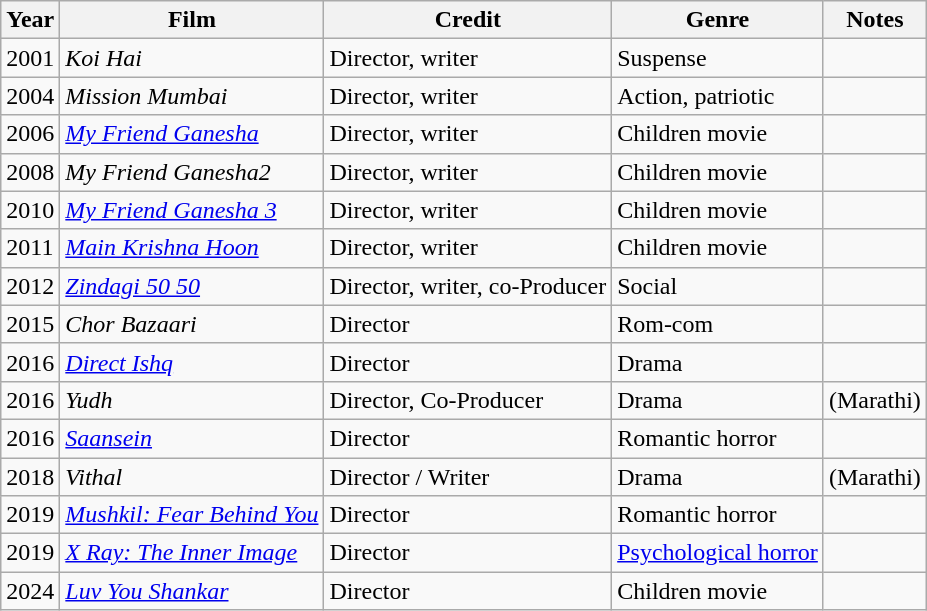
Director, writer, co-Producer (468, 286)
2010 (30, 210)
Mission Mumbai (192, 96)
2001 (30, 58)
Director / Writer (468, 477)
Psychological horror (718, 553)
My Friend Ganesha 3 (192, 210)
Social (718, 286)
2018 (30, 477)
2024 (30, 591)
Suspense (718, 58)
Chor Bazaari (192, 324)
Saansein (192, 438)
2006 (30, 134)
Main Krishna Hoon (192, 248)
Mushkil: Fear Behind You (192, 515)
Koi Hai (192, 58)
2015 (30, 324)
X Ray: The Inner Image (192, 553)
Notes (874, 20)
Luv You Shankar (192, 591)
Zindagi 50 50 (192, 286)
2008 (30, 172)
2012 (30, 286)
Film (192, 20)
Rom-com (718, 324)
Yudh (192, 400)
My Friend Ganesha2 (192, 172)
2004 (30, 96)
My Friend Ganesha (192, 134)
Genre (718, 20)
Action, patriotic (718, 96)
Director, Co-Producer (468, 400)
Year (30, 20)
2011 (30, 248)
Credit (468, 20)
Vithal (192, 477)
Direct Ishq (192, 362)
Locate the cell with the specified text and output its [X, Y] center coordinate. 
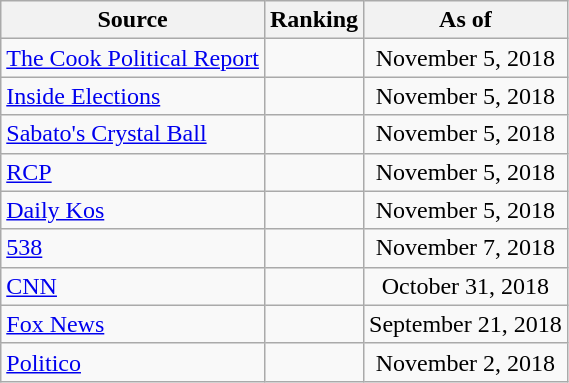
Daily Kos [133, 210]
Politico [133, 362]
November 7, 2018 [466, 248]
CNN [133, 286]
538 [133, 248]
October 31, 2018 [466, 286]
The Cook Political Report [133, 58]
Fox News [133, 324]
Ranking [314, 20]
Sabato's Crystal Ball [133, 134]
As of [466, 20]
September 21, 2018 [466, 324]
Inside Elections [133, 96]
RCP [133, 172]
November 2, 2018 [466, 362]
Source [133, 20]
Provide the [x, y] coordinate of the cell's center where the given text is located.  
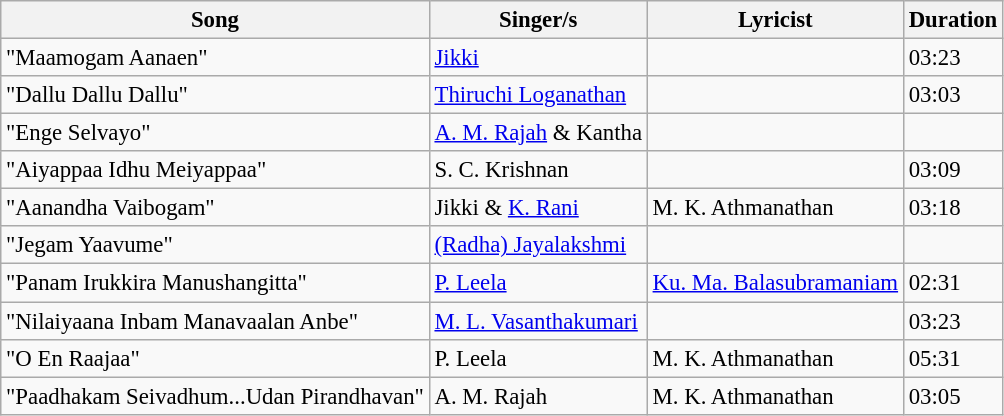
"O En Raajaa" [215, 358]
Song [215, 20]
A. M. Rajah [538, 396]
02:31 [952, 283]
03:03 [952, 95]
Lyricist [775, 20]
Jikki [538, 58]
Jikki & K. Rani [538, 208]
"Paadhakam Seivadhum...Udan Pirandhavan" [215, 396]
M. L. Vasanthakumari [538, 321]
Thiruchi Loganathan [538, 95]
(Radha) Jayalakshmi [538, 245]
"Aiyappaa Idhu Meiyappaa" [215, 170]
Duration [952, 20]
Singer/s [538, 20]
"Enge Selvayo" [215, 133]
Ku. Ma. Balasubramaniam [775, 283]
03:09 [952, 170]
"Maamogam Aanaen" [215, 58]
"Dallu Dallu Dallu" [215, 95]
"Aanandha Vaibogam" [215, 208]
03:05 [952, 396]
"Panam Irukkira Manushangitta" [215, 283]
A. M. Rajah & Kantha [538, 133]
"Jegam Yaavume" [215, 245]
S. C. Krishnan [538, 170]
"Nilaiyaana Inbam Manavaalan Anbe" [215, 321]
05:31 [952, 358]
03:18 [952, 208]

---

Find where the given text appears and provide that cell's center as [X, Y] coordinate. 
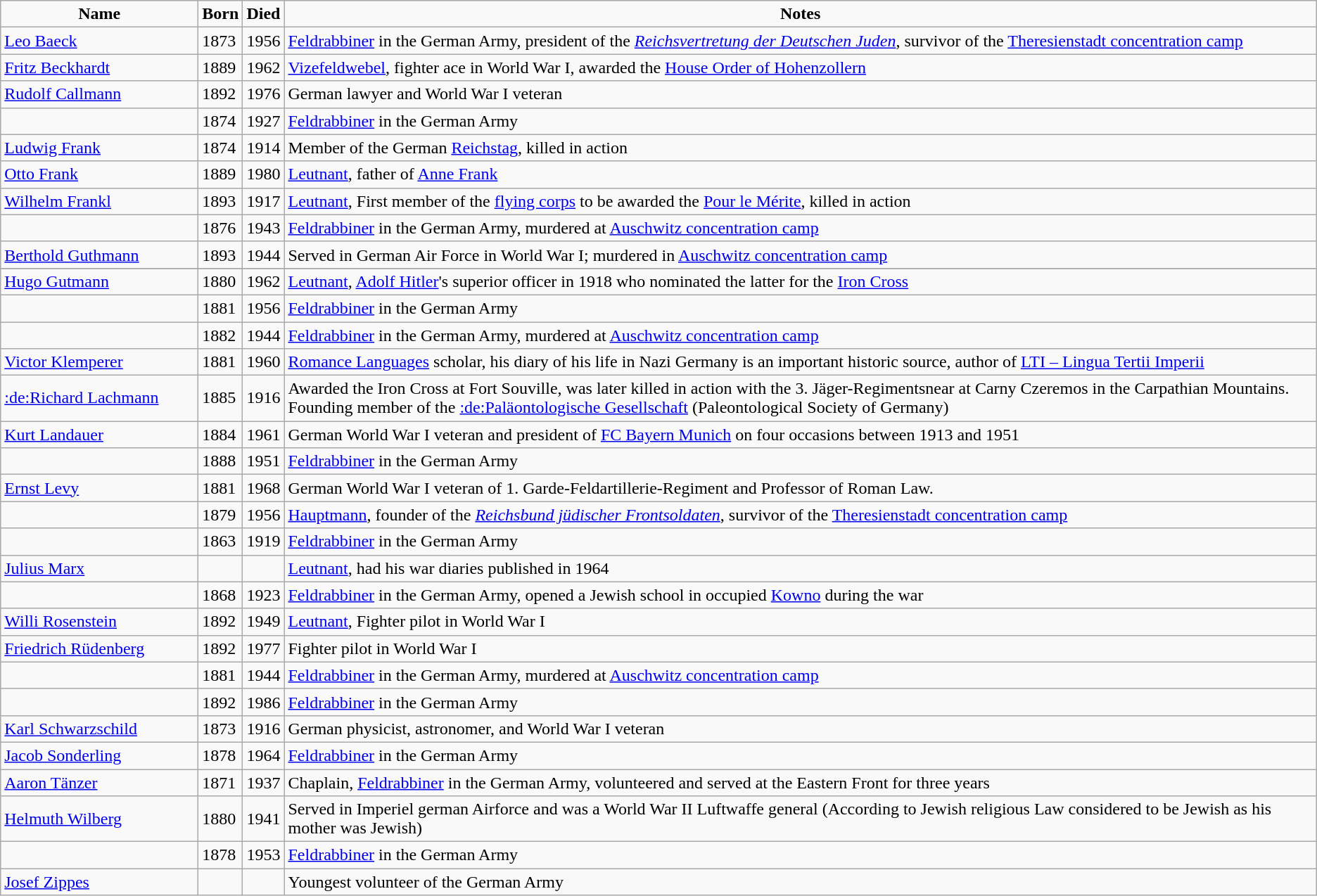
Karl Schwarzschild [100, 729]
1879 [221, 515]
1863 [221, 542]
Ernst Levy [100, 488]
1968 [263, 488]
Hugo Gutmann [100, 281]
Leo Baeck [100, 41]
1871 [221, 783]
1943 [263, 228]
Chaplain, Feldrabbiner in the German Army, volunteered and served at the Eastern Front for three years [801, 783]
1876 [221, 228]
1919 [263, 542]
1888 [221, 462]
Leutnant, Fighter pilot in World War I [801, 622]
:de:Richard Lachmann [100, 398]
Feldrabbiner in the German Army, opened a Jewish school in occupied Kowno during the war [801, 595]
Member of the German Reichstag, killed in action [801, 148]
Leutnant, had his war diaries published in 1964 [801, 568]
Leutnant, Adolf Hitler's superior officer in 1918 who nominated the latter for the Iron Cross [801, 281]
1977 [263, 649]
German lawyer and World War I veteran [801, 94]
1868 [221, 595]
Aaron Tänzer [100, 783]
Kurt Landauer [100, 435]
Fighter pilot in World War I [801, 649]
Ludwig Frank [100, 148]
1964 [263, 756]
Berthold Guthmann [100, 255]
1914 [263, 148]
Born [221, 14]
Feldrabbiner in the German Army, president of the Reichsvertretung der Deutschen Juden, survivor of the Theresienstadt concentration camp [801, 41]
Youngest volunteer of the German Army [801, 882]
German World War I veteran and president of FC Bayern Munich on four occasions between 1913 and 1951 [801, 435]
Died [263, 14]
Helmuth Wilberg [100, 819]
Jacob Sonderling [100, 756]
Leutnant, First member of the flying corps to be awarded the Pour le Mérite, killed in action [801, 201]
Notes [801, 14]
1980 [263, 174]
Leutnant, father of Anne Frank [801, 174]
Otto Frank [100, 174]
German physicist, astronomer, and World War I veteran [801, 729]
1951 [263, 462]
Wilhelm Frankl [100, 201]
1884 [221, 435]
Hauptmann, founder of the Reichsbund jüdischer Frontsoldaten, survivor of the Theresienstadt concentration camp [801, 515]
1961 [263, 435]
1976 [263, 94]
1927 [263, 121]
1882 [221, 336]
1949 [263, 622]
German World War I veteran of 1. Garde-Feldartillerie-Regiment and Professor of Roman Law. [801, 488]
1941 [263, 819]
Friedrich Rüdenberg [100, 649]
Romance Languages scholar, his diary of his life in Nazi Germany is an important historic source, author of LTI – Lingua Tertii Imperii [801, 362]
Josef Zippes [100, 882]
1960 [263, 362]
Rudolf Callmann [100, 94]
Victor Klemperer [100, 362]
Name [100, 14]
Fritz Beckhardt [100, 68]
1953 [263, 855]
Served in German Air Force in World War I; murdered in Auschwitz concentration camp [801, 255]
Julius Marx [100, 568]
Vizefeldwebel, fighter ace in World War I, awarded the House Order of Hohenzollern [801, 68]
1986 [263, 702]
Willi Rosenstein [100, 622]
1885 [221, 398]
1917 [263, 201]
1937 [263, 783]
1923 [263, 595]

---

THE TASK
Convert everything from the line containing "Director, writer, co-Producer (468, 286)" down to the line containing "Locate the cell", both included, into a JSON list of strings with one string per line and any blank lines left out.

CORRECT RESULT
[
  "Director, writer, co-Producer (468, 286)",
  "2010 (30, 210)",
  "Mission Mumbai (192, 96)",
  "2001 (30, 58)",
  "Director / Writer (468, 477)",
  "Psychological horror (718, 553)",
  "My Friend Ganesha 3 (192, 210)",
  "Social (718, 286)",
  "2018 (30, 477)",
  "2024 (30, 591)",
  "Suspense (718, 58)",
  "Chor Bazaari (192, 324)",
  "Saansein (192, 438)",
  "2006 (30, 134)",
  "Main Krishna Hoon (192, 248)",
  "Mushkil: Fear Behind You (192, 515)",
  "Koi Hai (192, 58)",
  "2015 (30, 324)",
  "X Ray: The Inner Image (192, 553)",
  "Notes (874, 20)",
  "Luv You Shankar (192, 591)",
  "Zindagi 50 50 (192, 286)",
  "2008 (30, 172)",
  "2012 (30, 286)",
  "Film (192, 20)",
  "Rom-com (718, 324)",
  "Yudh (192, 400)",
  "My Friend Ganesha2 (192, 172)",
  "2004 (30, 96)",
  "My Friend Ganesha (192, 134)",
  "Genre (718, 20)",
  "Action, patriotic (718, 96)",
  "Director, Co-Producer (468, 400)",
  "Year (30, 20)",
  "2011 (30, 248)",
  "Credit (468, 20)",
  "Vithal (192, 477)",
  "Direct Ishq (192, 362)",
  "Locate the cell with the specified text and output its [X, Y] center coordinate. "
]